- [Exercise prompt]
Please reproduce all of the records, substituting "center line" for every occurrence of "centreline" and leaving everything else unchanged. Leave the pictures out of your answer.

Data taken from a collection
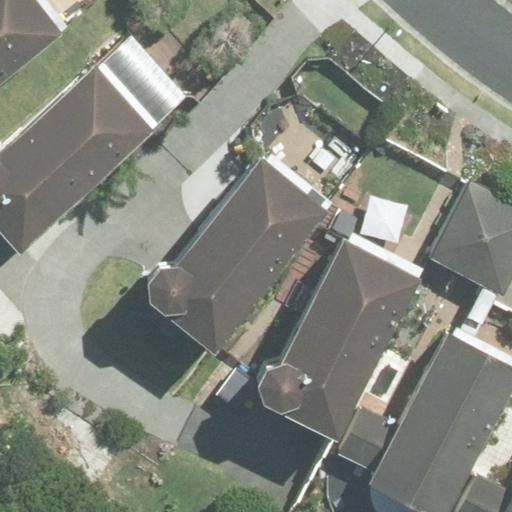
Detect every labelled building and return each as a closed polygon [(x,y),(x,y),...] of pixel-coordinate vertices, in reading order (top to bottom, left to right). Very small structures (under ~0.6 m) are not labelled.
[(0,0),(0,67),(55,24),(35,0),(0,0)] [(0,240),(9,250),(145,125),(88,62),(0,143),(0,240)] [(253,151),(164,255),(149,260),(136,276),(137,296),(204,349),(320,208),(253,151)] [(511,198),(464,177),(427,254),(504,290),(511,273),(511,198)] [(253,362),(245,380),(248,398),(328,438),(416,276),(337,232),(268,357),(253,362)] [(425,511),(443,511),(511,377),(511,362),(441,327),(394,420),(361,403),(336,451),(367,468),(361,480),(425,511)] [(478,470),(455,511),(511,511),(511,479),(509,485),(478,470)]
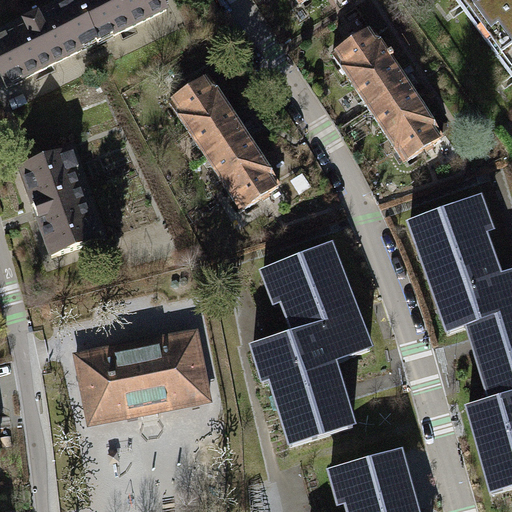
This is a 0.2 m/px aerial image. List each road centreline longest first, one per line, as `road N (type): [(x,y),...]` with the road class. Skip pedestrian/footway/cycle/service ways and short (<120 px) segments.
road 1 (residential): [(234,0),(356,189),(459,511)]
road 2 (residential): [(0,259),(45,511)]
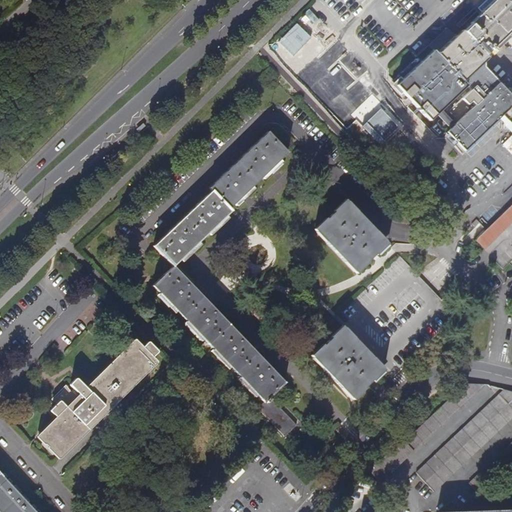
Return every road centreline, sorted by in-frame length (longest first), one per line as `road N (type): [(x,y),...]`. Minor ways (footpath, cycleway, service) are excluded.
road 1 (secondary): [(0,228),(250,0)]
road 2 (secondary): [(212,0),(0,203)]
road 3 (residential): [(511,379),(441,365),(310,511)]
road 4 (residential): [(416,510),(511,431)]
road 5 (residential): [(396,484),(482,400)]
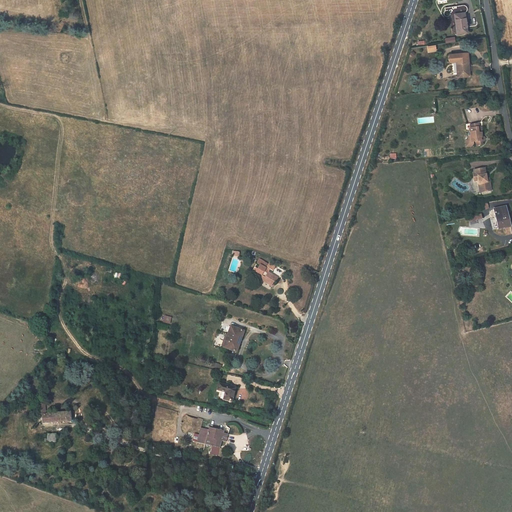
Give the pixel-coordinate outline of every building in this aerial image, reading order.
[(463,5),(449,7),(450,14),(454,14),(464,12),(465,12),(466,11),(467,10),(467,9),(467,8),(467,7),(466,6),(465,5),(464,5),(463,5)] [(466,32),(467,32),(464,12),(454,14),(457,34),(462,33),(466,32)] [(466,53),(451,54),(450,58),(452,61),(456,61),(467,60),(466,57),(466,53)] [(457,77),(469,76),(469,71),(468,60),(467,60),(456,61),(457,77)] [(482,137),(481,128),(479,128),(478,124),(470,125),(470,129),(469,129),(470,133),(470,135),(468,135),(468,140),(471,141),(471,142),(473,142),(476,141),(476,145),(482,145),(482,141),(483,141),(485,139),(483,137),(482,137)] [(481,192),(491,190),(489,180),(486,180),(486,178),(484,168),(474,170),(474,173),(472,173),(474,181),(478,180),(478,183),(480,183),(481,192)] [(498,229),(509,226),(505,207),(493,209),(495,216),(498,228),(498,229)] [(254,267),(251,272),(260,277),(259,279),(271,286),(274,282),(275,282),(278,278),(268,272),(267,273),(264,271),(268,264),(259,259),(257,263),(260,265),(257,269),(254,267)] [(270,262),(268,264),(264,271),(267,273),(268,272),(270,269),(273,271),(276,266),(270,262)] [(230,326),(222,347),(236,352),(244,331),(230,326)] [(219,383),(217,390),(225,392),(223,399),(232,401),(235,387),(219,383)] [(43,404),(36,404),(38,416),(41,415),(42,423),(65,421),(73,421),(73,411),(45,414),(44,403),(43,404)] [(167,409),(165,416),(175,419),(177,411),(167,409)] [(221,440),(225,442),(228,434),(223,433),(224,431),(209,427),(209,430),(201,428),(197,442),(205,444),(210,445),(211,442),(212,442),(212,443),(213,444),(220,446),(221,440)] [(47,434),(47,442),(56,442),(56,434),(47,434)]
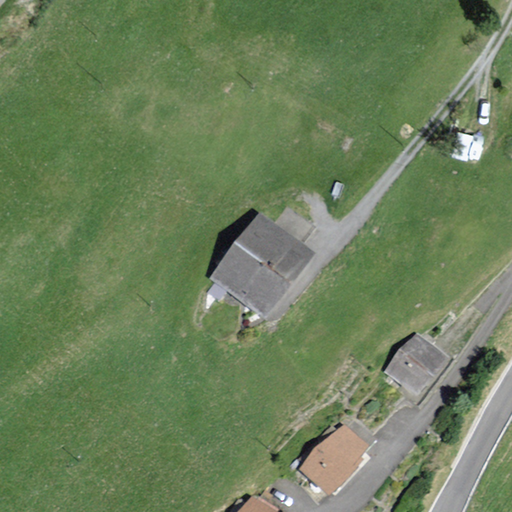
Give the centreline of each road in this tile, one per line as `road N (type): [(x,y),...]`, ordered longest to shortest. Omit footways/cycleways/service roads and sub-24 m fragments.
road 1 (track): [(317,253),(462,85),(511,14)]
road 2 (residential): [(331,511),(377,472),(511,283)]
road 3 (unclassified): [(511,390),(447,511)]
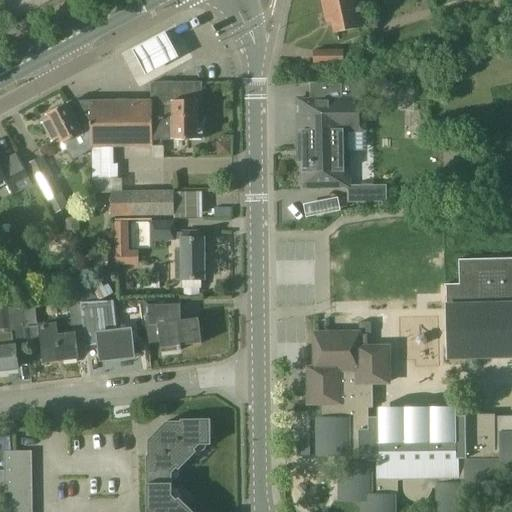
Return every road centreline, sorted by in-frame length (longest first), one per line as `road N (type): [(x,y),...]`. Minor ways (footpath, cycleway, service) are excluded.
road 1 (residential): [(258,373),(254,67),(237,0)]
road 2 (residential): [(0,404),(258,373)]
road 3 (residential): [(261,511),(258,373)]
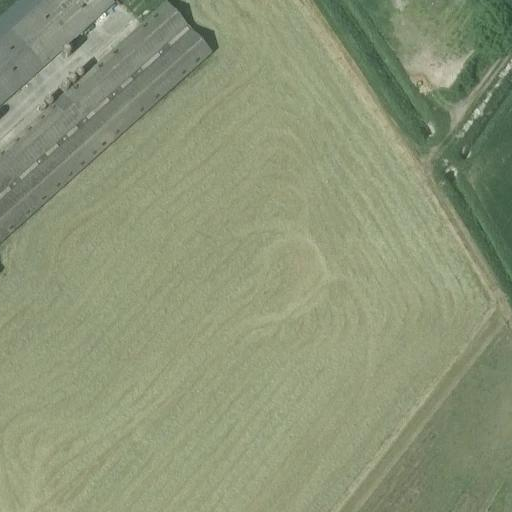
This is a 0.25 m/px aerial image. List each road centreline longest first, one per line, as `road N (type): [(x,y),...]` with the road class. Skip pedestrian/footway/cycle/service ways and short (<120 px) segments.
road 1 (track): [(422,169),(306,0)]
road 2 (track): [(511,41),(422,169)]
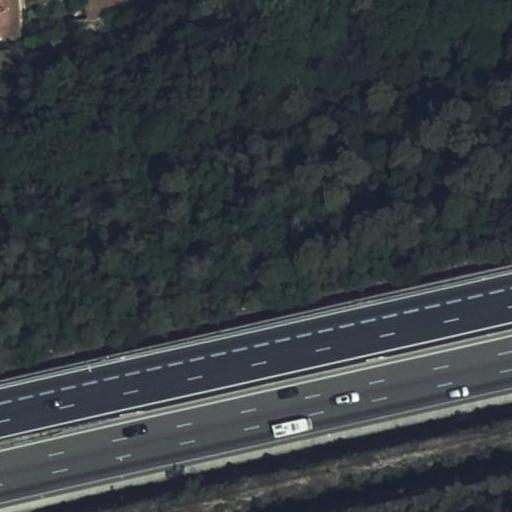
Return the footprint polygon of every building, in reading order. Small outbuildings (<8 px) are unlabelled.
[(0,0),(0,37),(18,35),(15,0),(0,0)] [(84,0),(89,19),(102,16),(133,9),(131,0),(84,0)] [(131,0),(133,9),(151,4),(150,0),(131,0)] [(102,16),(89,19),(69,24),(73,40),(106,34),(102,16)] [(0,60),(12,59),(10,52),(0,53),(0,60)] [(12,59),(0,60),(0,70),(14,68),(12,59)]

- [Exercise result]
Detect every labelled building and return each as a closed polygon [(x,y),(x,y),...] of pixel-coordinate vertices, in reading order (top to bottom, left to right). Very small structures (under ~0.6 m) are not labelled.
[(0,0),(0,67),(55,24),(35,0),(0,0)] [(0,240),(9,250),(145,125),(88,62),(0,143),(0,240)] [(253,151),(164,255),(149,260),(136,276),(137,296),(204,349),(320,208),(253,151)] [(511,198),(464,177),(427,254),(504,290),(511,273),(511,198)] [(253,362),(245,380),(248,398),(328,438),(416,276),(337,232),(268,357),(253,362)] [(425,511),(443,511),(511,377),(511,362),(441,327),(394,420),(361,403),(336,451),(367,468),(361,480),(425,511)] [(478,470),(455,511),(511,511),(511,479),(509,485),(478,470)]
This is a 0.2 m/px aerial image. List each road center line longest first, one per line, as `road N (type): [(x,y),...]` with the road class. Skip pedestrian/footway/cycle/service ways and short (<120 px) segments.
road 1 (residential): [(234,0),(356,189),(459,511)]
road 2 (residential): [(0,259),(45,511)]
Return every road center line, sorted by in-frame length (longest first), one per line as `road N (type): [(x,y),...]`. Minor ways (footpath, cycleway, service) are excluded.
road 1 (secondary): [(0,228),(250,0)]
road 2 (secondary): [(212,0),(0,203)]
road 3 (residential): [(511,379),(441,365),(310,511)]
road 4 (residential): [(416,510),(511,431)]
road 5 (residential): [(396,484),(482,400)]
Give the pixel-coordinate outline of every building in this aerial image, reading order.
[(463,5),(449,7),(450,14),(454,14),(464,12),(465,12),(466,11),(467,10),(467,9),(467,8),(467,7),(466,6),(465,5),(464,5),(463,5)] [(466,32),(467,32),(464,12),(454,14),(457,34),(462,33),(466,32)] [(466,53),(451,54),(450,58),(452,61),(456,61),(467,60),(466,57),(466,53)] [(457,77),(469,76),(469,71),(468,60),(467,60),(456,61),(457,77)] [(482,137),(481,128),(479,128),(478,124),(470,125),(470,129),(469,129),(470,133),(470,135),(468,135),(468,140),(471,141),(471,142),(473,142),(476,141),(476,145),(482,145),(482,141),(483,141),(485,139),(483,137),(482,137)] [(481,192),(491,190),(489,180),(486,180),(486,178),(484,168),(474,170),(474,173),(472,173),(474,181),(478,180),(478,183),(480,183),(481,192)] [(498,229),(509,226),(505,207),(493,209),(495,216),(498,228),(498,229)] [(254,267),(251,272),(260,277),(259,279),(271,286),(274,282),(275,282),(278,278),(268,272),(267,273),(264,271),(268,264),(259,259),(257,263),(260,265),(257,269),(254,267)] [(270,262),(268,264),(264,271),(267,273),(268,272),(270,269),(273,271),(276,266),(270,262)] [(230,326),(222,347),(236,352),(244,331),(230,326)] [(219,383),(217,390),(225,392),(223,399),(232,401),(235,387),(219,383)] [(43,404),(36,404),(38,416),(41,415),(42,423),(65,421),(73,421),(73,411),(45,414),(44,403),(43,404)] [(167,409),(165,416),(175,419),(177,411),(167,409)] [(221,440),(225,442),(228,434),(223,433),(224,431),(209,427),(209,430),(201,428),(197,442),(205,444),(210,445),(211,442),(212,442),(212,443),(213,444),(220,446),(221,440)] [(47,434),(47,442),(56,442),(56,434),(47,434)]
Give the center line of each road in this tile, one per line as `road N (type): [(x,y),...]`, ordered longest to shortest. Omit footways/cycleways/service roads and sub-24 m fragments.
road 1 (track): [(317,253),(462,85),(511,14)]
road 2 (residential): [(331,511),(377,472),(511,283)]
road 3 (unclassified): [(511,390),(447,511)]
Return every road center line, sorted by in-frame length (longest first), one per line as `road N (type): [(x,y),...]`. Minor ways (footpath, cycleway, service) are excluded.
road 1 (residential): [(258,373),(254,67),(237,0)]
road 2 (residential): [(0,404),(258,373)]
road 3 (residential): [(261,511),(258,373)]
This is a 0.25 m/px aerial image. List each road center line longest first, one per line, as `road N (type): [(x,y),...]` with the road class. Skip pedestrian/footway/cycle/service ways and short (<120 px) segments.
road 1 (track): [(422,169),(306,0)]
road 2 (track): [(511,41),(422,169)]
Return the footprint polygon of every building, in reading order. Small outbuildings (<8 px) are unlabelled.
[(0,0),(0,37),(18,35),(15,0),(0,0)] [(84,0),(89,19),(102,16),(133,9),(131,0),(84,0)] [(131,0),(133,9),(151,4),(150,0),(131,0)] [(102,16),(89,19),(69,24),(73,40),(106,34),(102,16)] [(0,60),(12,59),(10,52),(0,53),(0,60)] [(12,59),(0,60),(0,70),(14,68),(12,59)]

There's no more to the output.